[Source data]
•••••
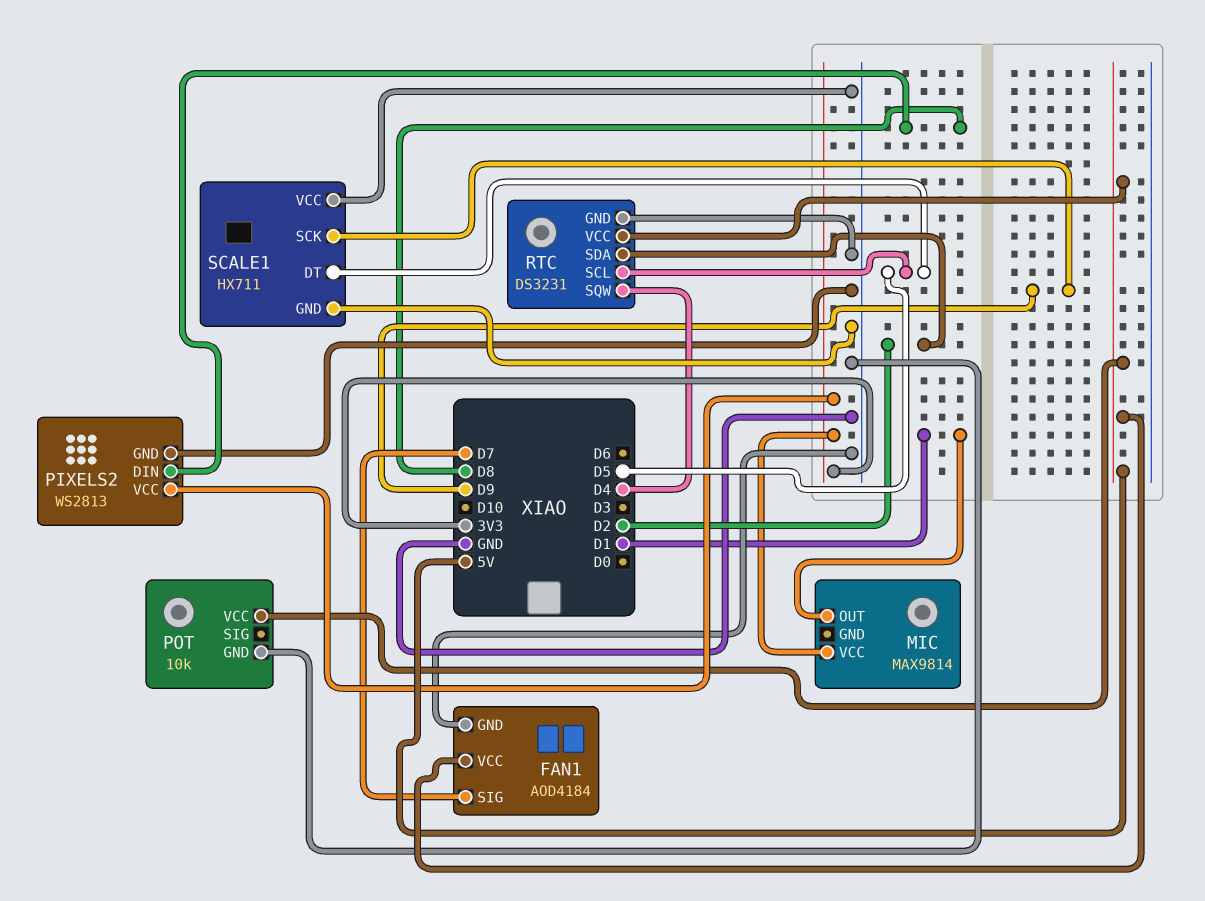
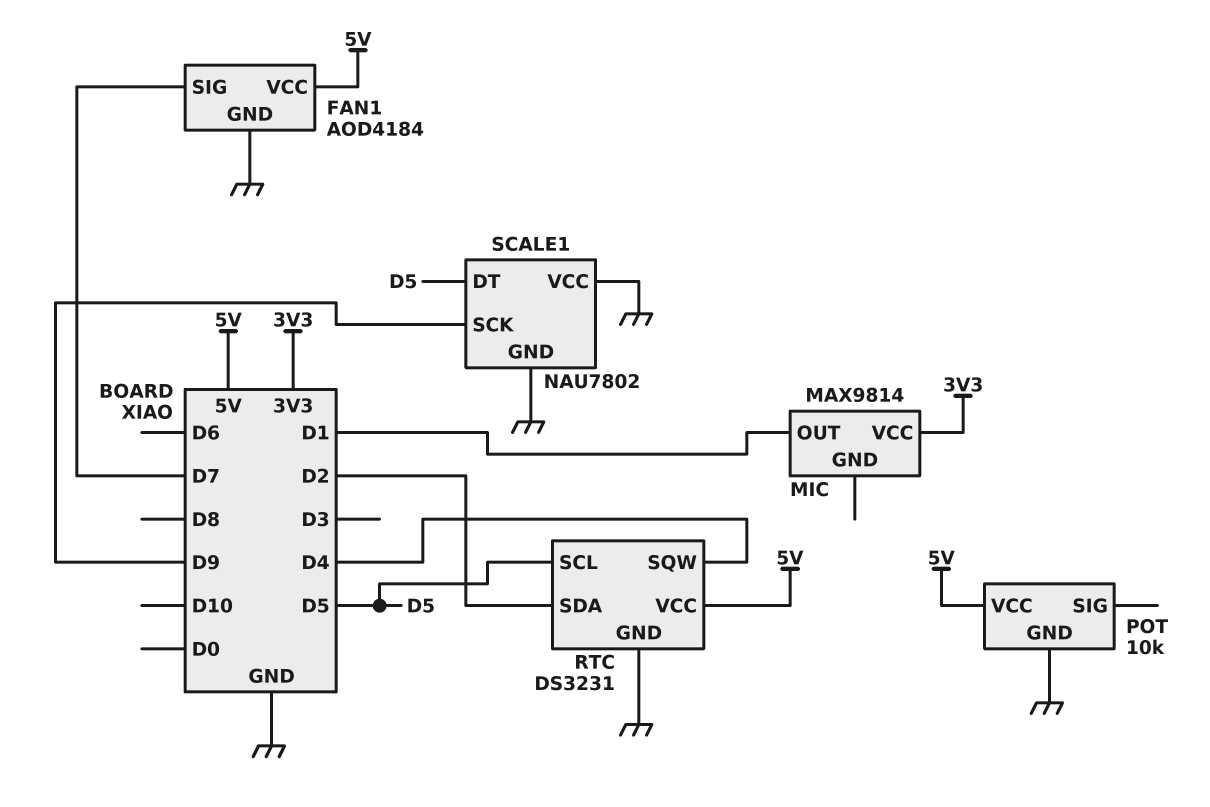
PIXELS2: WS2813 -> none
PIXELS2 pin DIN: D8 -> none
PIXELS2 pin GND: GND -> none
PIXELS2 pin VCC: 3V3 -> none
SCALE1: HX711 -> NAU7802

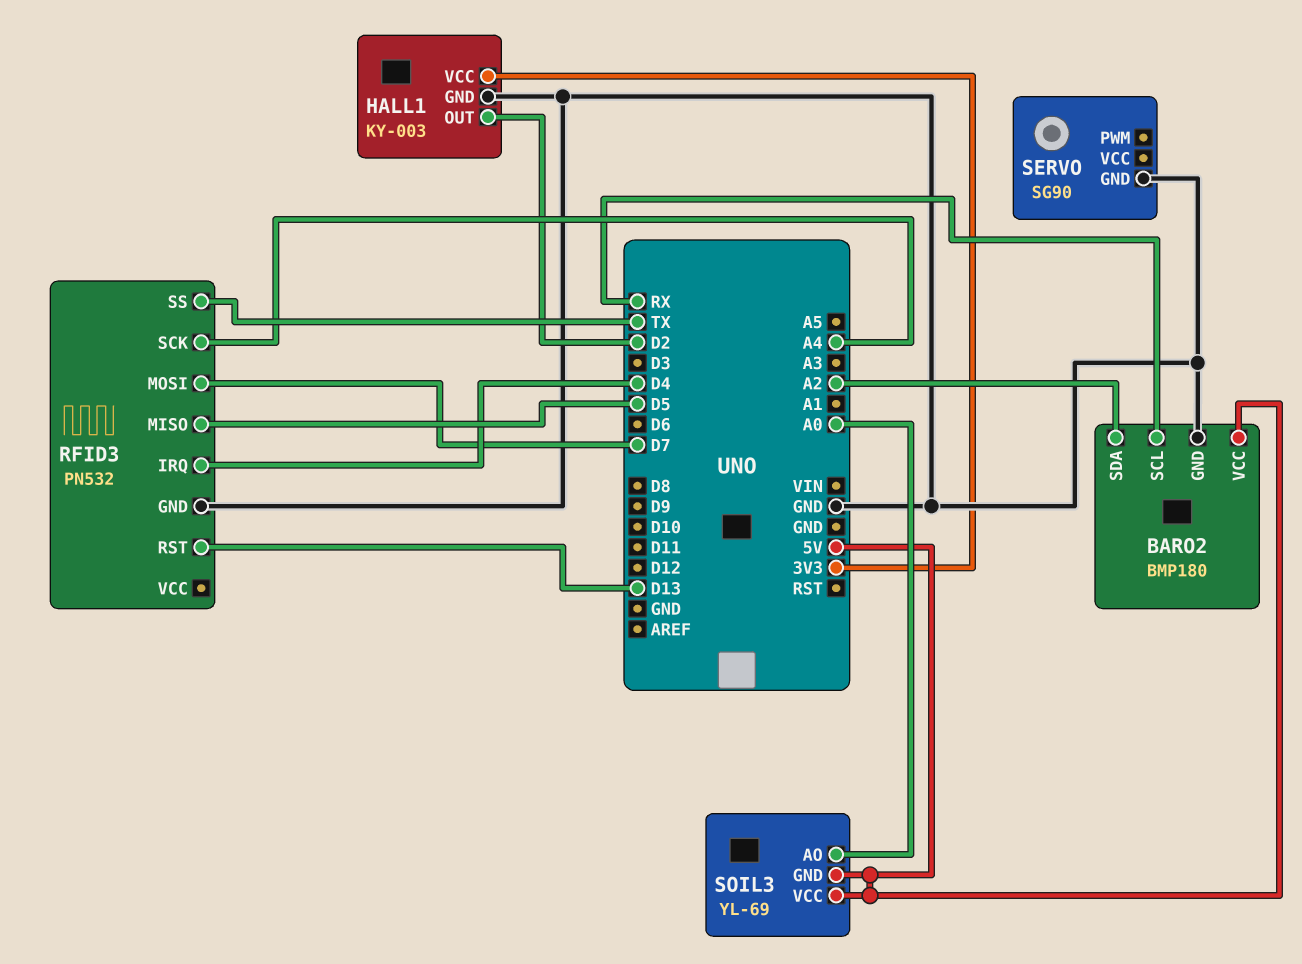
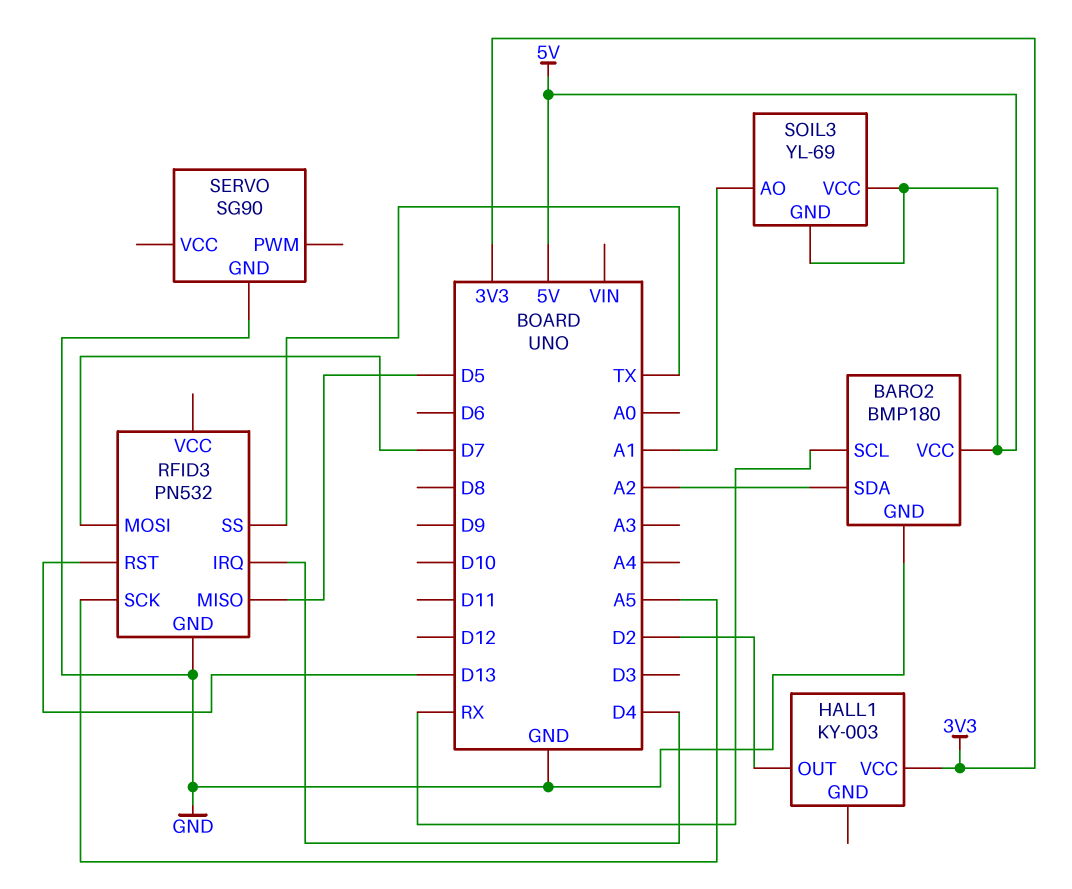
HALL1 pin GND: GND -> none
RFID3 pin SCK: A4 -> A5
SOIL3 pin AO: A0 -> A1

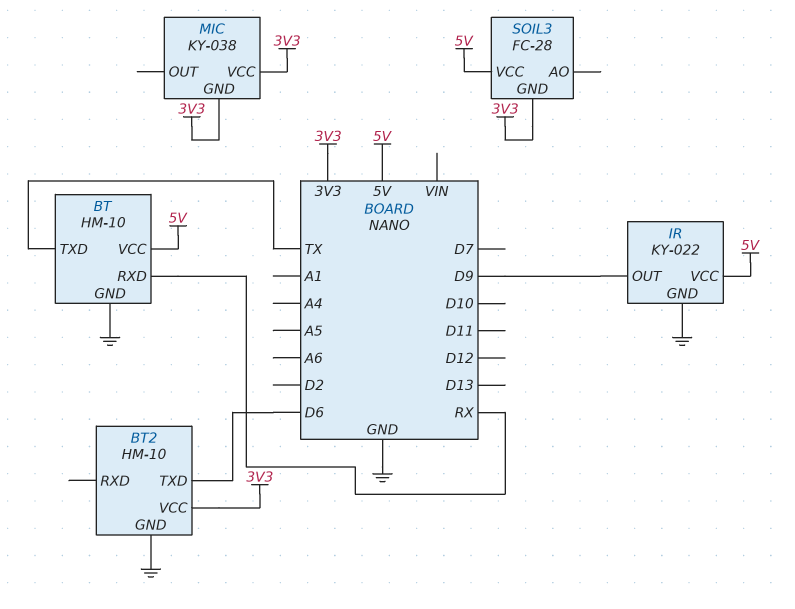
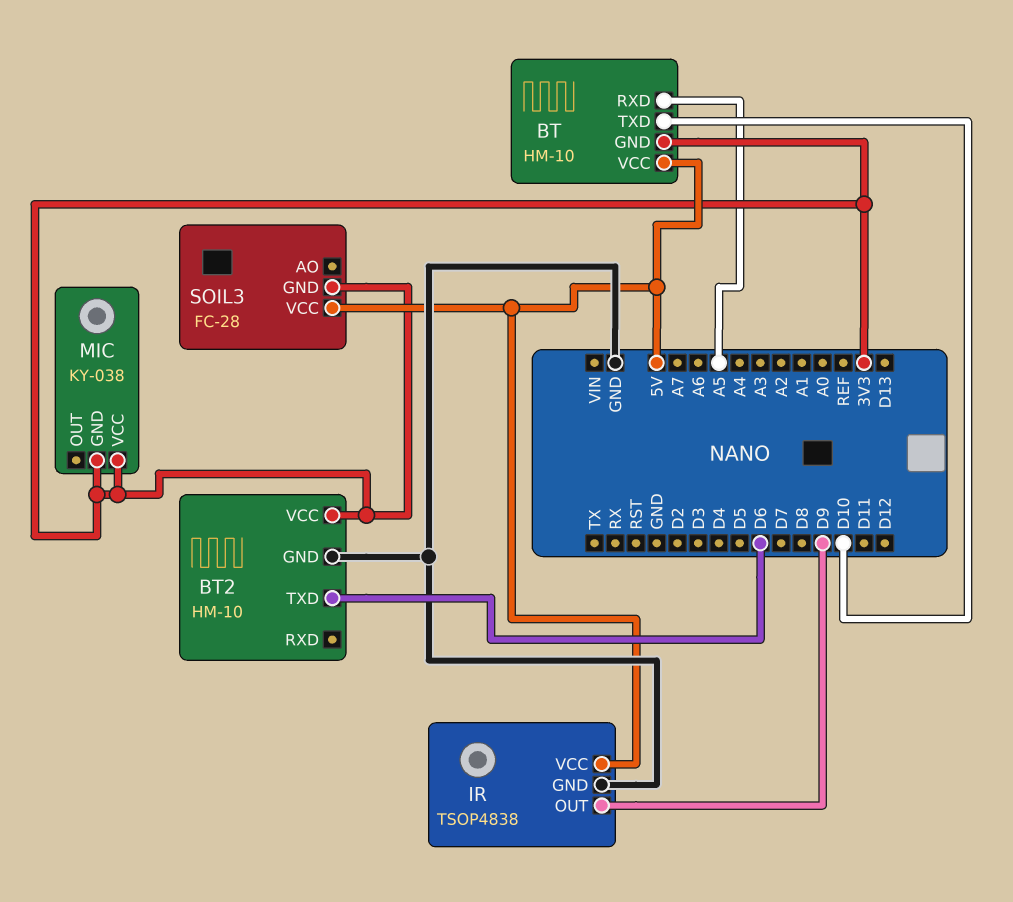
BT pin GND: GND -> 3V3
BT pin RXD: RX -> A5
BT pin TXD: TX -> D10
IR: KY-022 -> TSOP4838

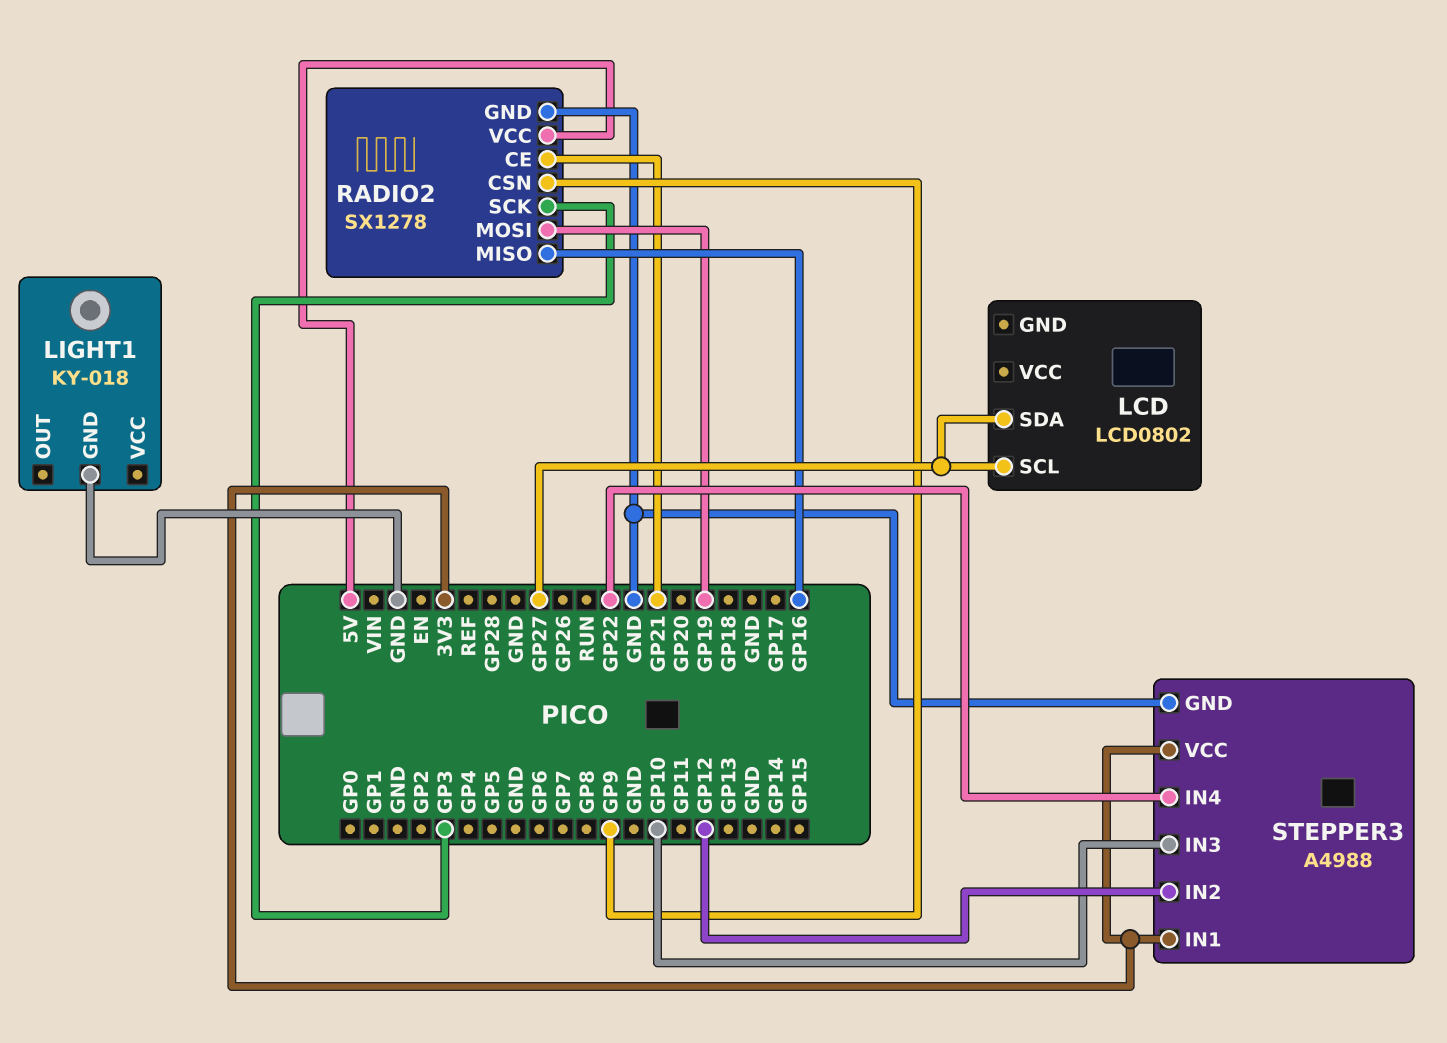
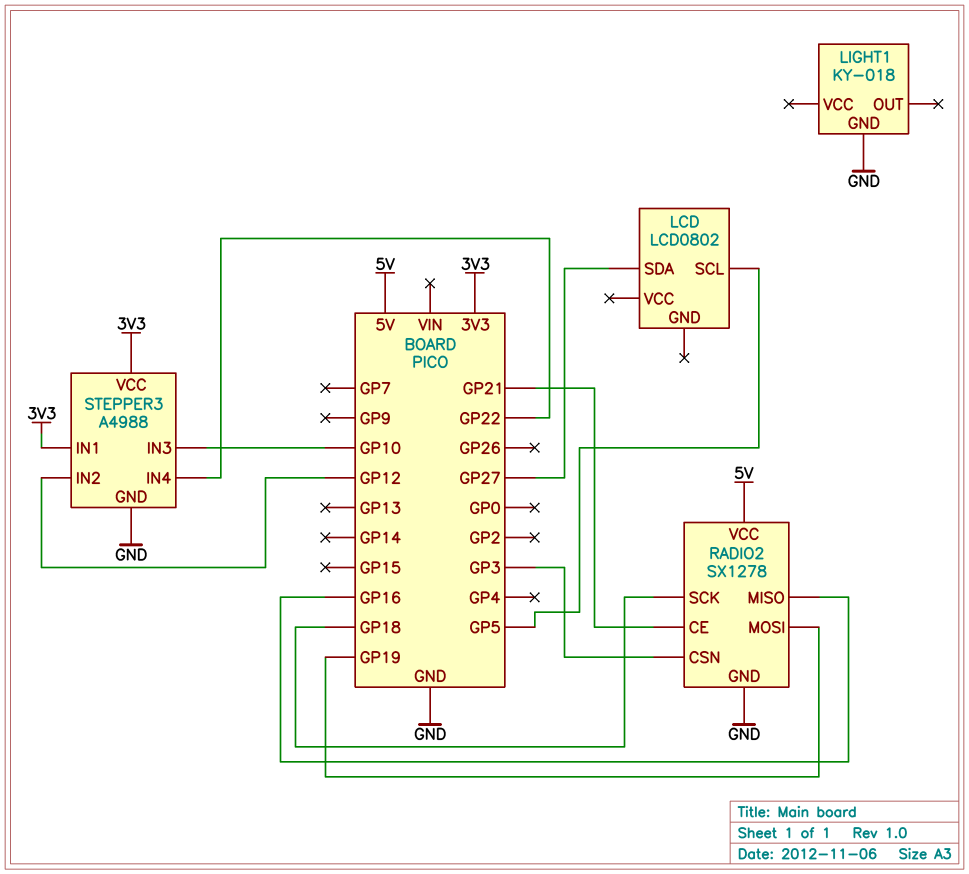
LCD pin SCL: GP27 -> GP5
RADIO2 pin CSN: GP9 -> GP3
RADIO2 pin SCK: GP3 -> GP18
•••••
Excluding the pictures, write out exactly the lines from the line that contains "BT pin GND: GND -> 3V3" through the end of the records.

[Your solution]
BT pin GND: GND -> 3V3
BT pin RXD: RX -> A5
BT pin TXD: TX -> D10
IR: KY-022 -> TSOP4838

LCD pin SCL: GP27 -> GP5
RADIO2 pin CSN: GP9 -> GP3
RADIO2 pin SCK: GP3 -> GP18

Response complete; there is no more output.